>> START
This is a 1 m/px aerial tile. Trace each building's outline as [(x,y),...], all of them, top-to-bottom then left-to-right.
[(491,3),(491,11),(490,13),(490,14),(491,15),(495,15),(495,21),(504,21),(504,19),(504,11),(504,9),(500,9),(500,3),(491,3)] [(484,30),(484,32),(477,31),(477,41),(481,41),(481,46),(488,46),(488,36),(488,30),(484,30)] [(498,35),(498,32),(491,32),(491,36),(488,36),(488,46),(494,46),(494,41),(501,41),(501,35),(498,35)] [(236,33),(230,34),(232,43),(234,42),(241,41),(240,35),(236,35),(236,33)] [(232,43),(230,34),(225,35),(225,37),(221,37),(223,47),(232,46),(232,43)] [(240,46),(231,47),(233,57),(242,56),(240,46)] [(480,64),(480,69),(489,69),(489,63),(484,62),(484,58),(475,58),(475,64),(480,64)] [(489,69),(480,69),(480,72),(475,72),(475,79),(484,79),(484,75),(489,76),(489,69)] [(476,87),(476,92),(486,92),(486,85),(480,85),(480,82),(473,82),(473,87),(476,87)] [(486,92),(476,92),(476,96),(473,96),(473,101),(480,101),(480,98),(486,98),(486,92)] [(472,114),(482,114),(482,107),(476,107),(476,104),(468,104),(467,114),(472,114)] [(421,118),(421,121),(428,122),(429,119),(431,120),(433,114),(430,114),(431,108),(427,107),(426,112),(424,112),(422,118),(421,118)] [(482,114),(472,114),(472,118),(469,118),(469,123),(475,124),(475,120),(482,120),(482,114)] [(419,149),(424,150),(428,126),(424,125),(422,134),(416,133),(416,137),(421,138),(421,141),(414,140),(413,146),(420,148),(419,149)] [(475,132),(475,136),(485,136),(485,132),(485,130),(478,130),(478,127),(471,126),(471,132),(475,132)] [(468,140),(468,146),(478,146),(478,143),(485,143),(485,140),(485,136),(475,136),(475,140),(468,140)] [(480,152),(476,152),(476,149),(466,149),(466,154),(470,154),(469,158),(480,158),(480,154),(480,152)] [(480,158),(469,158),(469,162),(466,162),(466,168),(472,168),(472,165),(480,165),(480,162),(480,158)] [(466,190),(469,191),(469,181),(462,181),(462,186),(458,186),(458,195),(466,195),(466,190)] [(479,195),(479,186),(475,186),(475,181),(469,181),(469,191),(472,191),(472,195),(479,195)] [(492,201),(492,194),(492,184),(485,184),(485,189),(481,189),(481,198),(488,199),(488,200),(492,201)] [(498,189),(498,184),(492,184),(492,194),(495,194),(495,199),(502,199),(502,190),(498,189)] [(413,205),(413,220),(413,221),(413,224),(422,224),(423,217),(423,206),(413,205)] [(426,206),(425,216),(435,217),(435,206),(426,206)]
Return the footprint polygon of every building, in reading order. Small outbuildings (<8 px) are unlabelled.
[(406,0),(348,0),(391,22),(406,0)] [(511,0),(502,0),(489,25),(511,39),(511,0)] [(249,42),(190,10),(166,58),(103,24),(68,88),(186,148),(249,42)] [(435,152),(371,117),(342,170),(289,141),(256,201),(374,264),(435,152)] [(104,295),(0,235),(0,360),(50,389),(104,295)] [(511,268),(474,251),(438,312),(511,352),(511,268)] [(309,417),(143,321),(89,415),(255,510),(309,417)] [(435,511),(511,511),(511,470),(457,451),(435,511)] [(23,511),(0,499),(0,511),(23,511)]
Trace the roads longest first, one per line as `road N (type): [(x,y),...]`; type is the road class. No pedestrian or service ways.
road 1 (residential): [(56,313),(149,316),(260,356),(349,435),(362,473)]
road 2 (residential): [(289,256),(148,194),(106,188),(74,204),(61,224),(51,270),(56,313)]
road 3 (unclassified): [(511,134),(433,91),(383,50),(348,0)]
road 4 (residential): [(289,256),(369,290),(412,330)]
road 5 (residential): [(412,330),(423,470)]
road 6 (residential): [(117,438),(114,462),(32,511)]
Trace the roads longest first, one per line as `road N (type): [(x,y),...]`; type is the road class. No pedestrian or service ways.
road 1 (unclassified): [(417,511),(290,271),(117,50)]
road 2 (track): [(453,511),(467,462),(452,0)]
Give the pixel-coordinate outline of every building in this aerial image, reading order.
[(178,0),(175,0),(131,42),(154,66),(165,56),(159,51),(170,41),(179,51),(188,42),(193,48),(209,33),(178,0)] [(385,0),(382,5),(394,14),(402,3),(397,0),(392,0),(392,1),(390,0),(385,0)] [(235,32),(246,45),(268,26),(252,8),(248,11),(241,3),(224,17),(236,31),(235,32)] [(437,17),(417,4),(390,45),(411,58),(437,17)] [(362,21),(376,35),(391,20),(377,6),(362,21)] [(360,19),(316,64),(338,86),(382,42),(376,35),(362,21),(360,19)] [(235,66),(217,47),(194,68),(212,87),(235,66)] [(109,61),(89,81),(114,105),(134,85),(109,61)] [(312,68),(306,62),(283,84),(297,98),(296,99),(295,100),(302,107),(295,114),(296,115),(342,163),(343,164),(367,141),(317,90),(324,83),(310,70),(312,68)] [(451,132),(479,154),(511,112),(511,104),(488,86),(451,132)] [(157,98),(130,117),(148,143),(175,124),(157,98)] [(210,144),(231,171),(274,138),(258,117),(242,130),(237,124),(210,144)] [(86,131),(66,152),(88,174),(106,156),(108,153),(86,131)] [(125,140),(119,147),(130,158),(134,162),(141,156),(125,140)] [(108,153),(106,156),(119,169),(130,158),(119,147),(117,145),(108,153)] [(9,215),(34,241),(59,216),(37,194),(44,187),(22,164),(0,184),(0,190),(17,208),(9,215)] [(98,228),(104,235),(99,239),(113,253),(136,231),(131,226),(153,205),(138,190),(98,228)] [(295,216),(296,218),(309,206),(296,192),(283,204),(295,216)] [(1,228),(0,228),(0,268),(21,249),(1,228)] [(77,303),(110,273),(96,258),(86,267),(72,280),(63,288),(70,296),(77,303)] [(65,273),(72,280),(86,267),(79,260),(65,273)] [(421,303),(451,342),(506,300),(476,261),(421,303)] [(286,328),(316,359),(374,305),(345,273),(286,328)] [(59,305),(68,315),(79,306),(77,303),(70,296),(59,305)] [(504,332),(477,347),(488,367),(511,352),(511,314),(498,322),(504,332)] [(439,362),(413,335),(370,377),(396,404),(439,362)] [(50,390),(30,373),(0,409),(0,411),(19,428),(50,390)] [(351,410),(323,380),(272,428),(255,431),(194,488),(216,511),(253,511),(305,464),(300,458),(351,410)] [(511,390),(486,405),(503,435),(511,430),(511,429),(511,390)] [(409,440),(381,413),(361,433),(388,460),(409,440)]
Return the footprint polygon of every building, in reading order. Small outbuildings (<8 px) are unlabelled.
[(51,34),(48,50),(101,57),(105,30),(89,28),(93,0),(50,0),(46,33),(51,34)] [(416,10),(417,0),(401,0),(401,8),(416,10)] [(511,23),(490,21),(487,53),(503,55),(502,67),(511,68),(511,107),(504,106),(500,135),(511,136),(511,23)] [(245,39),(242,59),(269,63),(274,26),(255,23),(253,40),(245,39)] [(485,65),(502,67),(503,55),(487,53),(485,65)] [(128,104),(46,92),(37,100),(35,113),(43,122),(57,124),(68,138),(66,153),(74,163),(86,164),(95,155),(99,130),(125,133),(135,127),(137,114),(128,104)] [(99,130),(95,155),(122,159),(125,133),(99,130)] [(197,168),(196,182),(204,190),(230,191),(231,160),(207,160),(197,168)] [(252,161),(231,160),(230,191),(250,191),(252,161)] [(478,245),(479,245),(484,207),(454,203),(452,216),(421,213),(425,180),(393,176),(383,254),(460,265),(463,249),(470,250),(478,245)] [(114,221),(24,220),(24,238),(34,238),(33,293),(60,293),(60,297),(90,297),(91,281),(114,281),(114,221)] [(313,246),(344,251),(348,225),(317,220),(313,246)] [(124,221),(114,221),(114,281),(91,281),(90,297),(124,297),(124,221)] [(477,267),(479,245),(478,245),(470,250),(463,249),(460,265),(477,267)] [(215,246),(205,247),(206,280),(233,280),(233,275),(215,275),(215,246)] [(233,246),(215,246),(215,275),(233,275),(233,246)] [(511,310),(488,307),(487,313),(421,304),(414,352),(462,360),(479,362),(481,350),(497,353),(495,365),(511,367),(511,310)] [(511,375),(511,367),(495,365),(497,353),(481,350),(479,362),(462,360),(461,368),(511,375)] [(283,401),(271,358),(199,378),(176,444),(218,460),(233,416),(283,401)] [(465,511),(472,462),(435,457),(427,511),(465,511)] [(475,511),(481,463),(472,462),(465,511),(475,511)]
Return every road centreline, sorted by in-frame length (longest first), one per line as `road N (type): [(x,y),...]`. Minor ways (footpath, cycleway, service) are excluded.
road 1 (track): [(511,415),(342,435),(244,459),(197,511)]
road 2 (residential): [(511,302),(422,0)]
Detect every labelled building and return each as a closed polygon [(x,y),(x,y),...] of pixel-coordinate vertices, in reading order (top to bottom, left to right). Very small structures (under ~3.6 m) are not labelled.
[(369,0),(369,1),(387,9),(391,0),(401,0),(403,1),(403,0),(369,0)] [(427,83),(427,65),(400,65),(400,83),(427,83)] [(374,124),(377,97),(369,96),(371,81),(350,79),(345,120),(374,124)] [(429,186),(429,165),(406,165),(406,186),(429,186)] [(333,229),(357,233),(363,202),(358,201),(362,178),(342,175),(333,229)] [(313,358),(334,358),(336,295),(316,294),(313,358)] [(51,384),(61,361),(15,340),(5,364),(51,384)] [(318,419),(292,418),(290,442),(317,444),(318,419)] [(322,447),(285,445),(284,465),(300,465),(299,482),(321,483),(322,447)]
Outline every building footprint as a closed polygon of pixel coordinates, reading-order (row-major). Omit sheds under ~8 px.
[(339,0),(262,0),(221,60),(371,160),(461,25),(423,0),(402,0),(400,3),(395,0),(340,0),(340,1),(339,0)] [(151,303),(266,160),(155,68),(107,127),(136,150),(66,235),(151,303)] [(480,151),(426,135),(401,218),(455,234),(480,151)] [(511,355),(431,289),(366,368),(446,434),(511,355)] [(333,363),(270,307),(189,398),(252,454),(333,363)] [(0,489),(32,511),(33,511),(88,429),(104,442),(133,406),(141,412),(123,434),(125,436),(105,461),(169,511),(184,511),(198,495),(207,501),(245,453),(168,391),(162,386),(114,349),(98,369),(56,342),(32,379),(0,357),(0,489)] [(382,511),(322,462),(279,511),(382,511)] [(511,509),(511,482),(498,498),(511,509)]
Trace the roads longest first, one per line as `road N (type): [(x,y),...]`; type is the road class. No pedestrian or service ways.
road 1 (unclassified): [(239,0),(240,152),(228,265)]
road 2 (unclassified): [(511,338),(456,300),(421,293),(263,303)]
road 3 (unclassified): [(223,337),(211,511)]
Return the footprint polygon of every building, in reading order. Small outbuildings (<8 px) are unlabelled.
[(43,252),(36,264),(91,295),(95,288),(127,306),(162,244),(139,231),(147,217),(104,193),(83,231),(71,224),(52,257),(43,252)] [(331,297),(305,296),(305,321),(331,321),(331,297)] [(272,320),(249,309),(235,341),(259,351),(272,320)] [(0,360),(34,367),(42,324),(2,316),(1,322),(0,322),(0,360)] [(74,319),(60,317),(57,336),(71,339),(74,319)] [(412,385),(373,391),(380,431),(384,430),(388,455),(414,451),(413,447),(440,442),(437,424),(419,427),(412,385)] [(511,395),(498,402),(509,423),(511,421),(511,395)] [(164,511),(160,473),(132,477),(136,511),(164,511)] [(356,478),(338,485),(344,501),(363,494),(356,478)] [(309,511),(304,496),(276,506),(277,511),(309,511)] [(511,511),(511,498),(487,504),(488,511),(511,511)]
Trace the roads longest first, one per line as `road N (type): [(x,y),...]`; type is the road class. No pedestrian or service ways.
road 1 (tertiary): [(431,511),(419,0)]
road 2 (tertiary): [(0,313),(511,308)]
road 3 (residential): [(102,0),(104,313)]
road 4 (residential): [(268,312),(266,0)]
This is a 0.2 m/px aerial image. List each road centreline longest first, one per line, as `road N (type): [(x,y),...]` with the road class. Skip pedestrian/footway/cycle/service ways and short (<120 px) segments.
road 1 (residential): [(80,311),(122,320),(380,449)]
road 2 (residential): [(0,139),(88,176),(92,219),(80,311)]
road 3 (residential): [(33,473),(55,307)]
>> END
Copy the stretch from the line containing "Return every road" through the line containing "road 2 (residential): [(511,302),(422,0)]", swapping "excluded" for "left out" and leaving everything else as it is.

The answer:
Return every road centreline, sorted by in-frame length (longest first), one per line as `road N (type): [(x,y),...]`. Minor ways (footpath, cycleway, service) are left out.
road 1 (track): [(511,415),(342,435),(244,459),(197,511)]
road 2 (residential): [(511,302),(422,0)]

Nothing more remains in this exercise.